WHAT IS BEING ASKED — Find every line with the string "schottky" in the material below and copy it.

--- DATA SHOWN ---

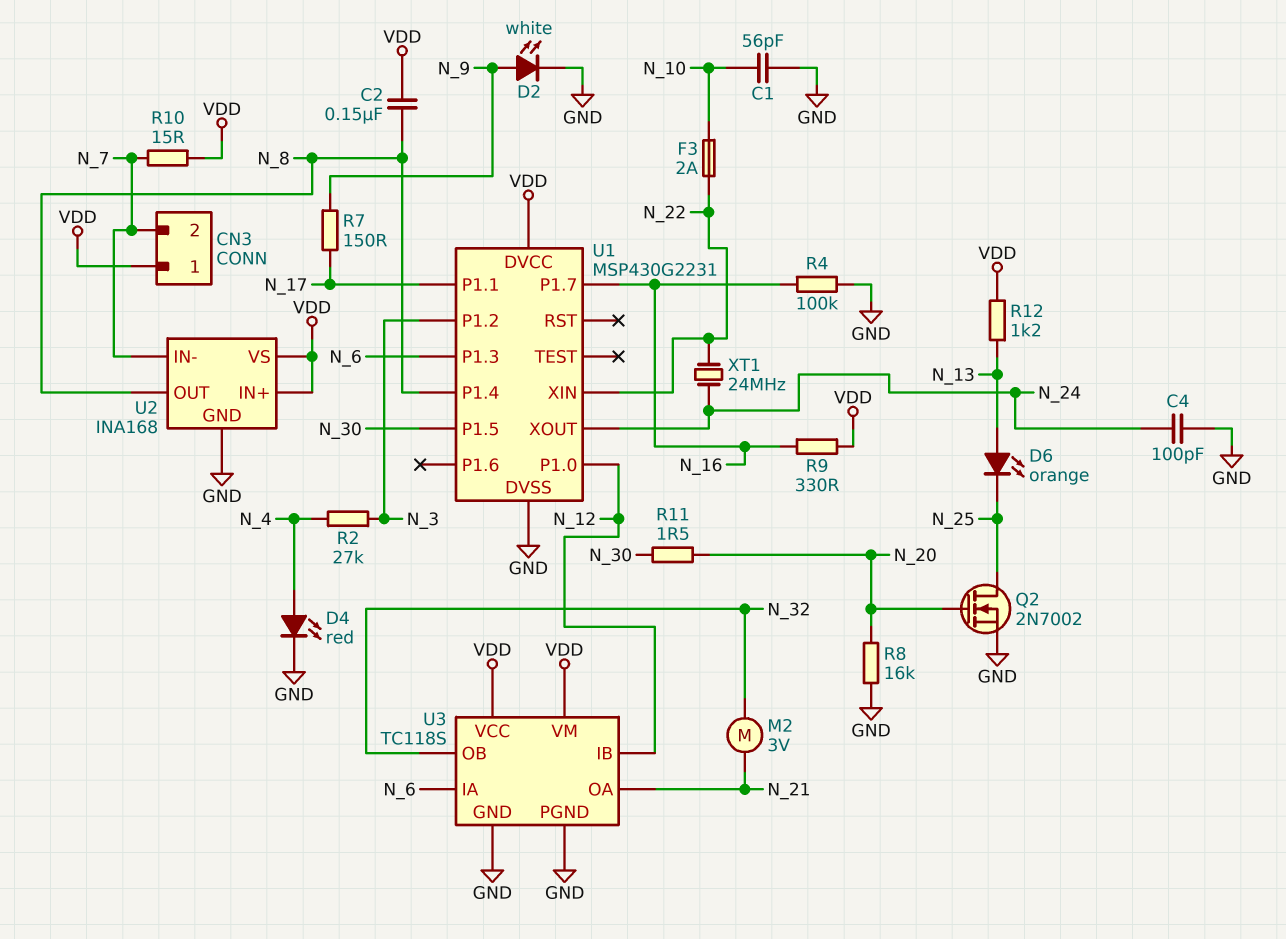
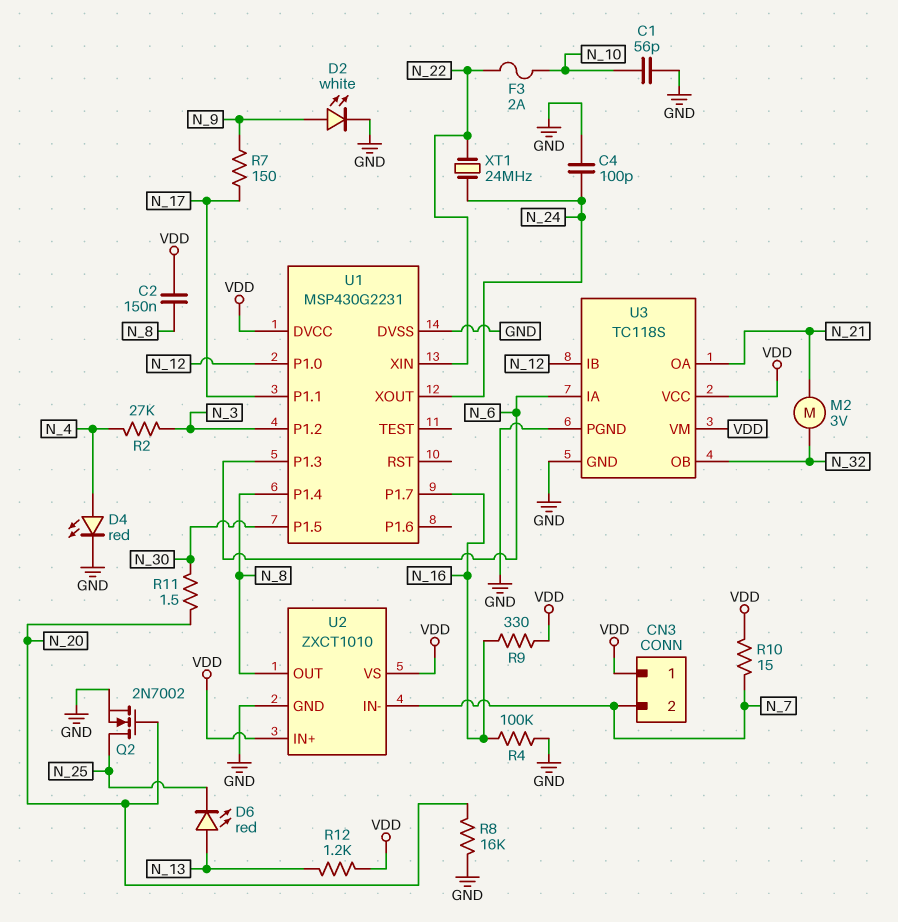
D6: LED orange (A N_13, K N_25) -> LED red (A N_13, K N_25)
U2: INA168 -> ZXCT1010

---
--- DATA SHOWN ---

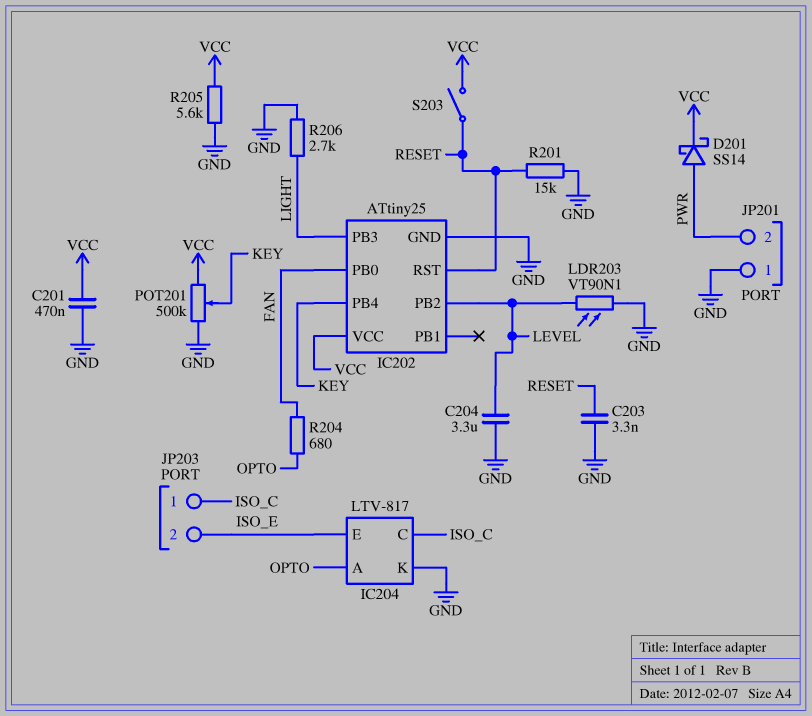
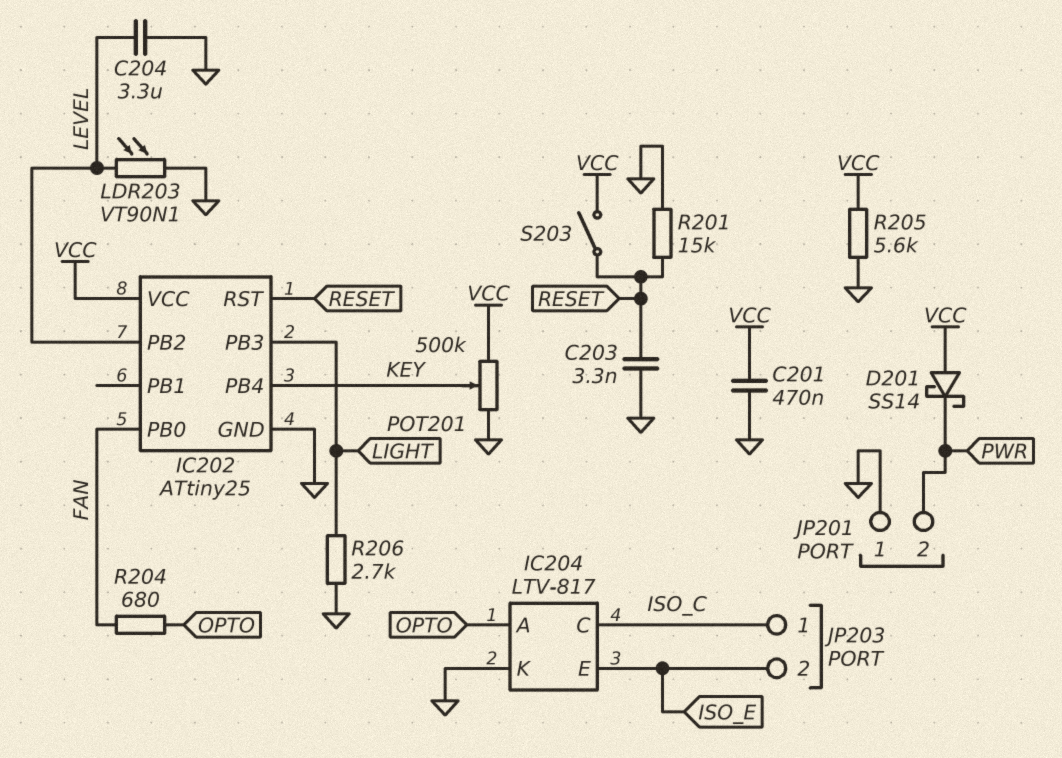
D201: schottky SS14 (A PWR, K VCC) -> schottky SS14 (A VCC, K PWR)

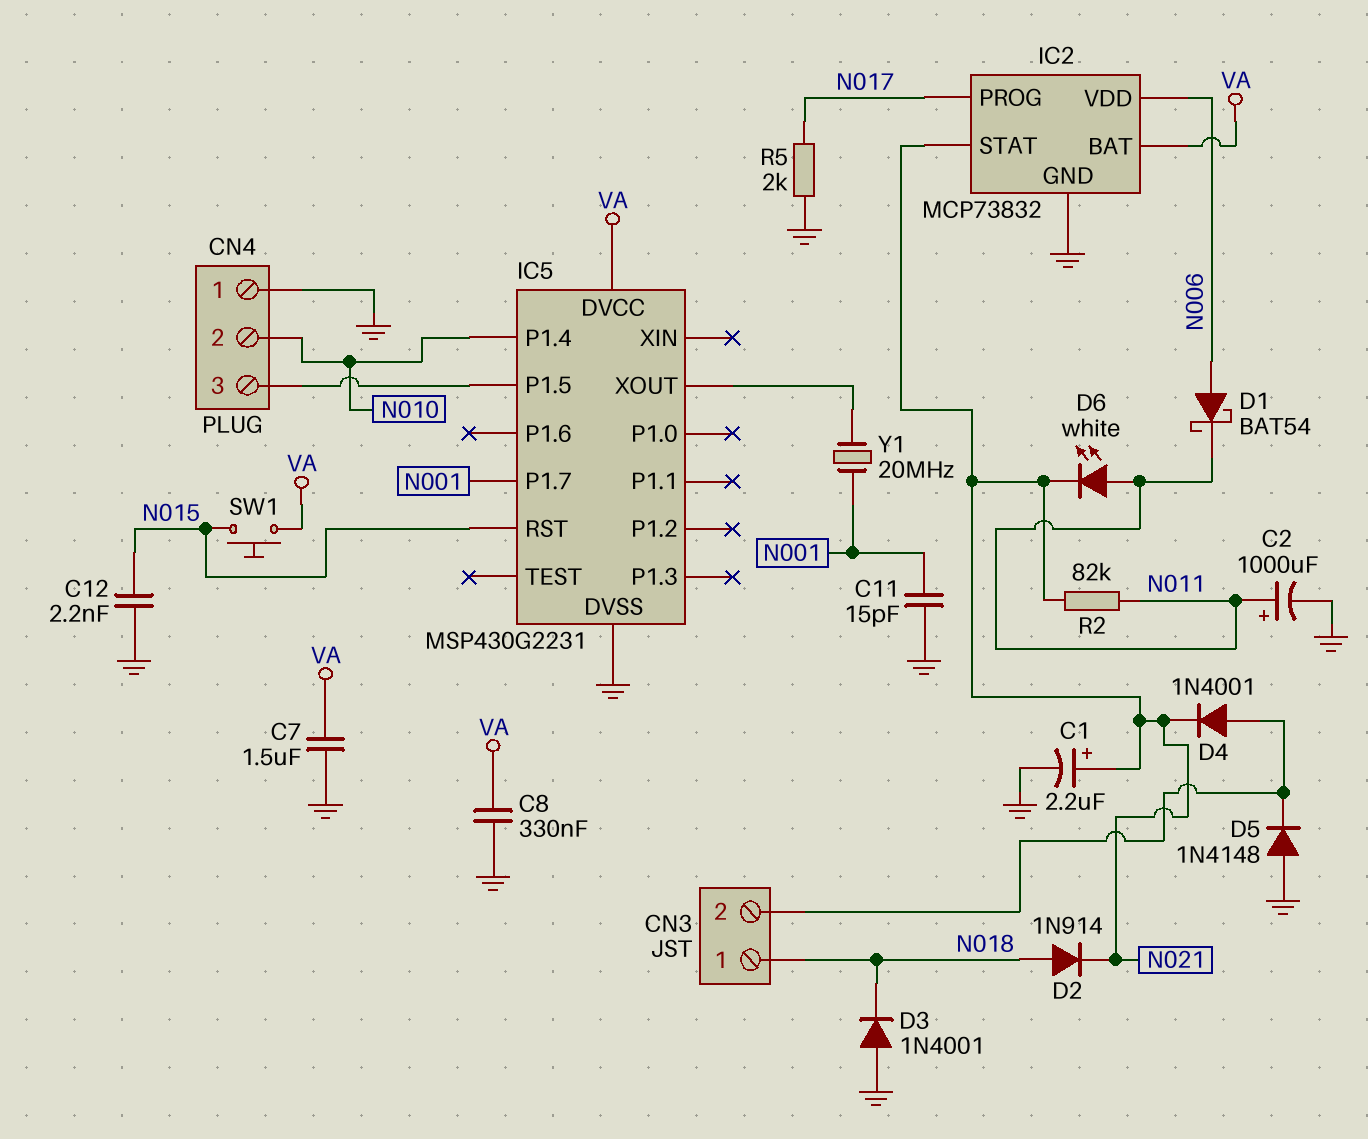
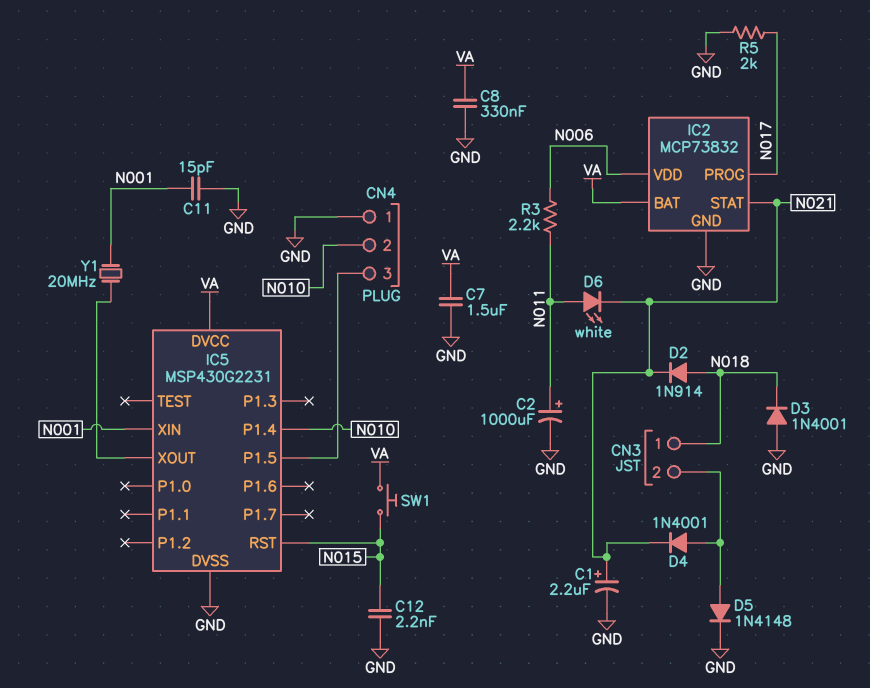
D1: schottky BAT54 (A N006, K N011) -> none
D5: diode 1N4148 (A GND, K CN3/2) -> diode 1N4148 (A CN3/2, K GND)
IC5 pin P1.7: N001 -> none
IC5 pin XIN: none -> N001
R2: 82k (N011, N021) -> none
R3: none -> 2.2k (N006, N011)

---

EXERCISE SOLUTION —
D201: schottky SS14 (A PWR, K VCC) -> schottky SS14 (A VCC, K PWR)
D1: schottky BAT54 (A N006, K N011) -> none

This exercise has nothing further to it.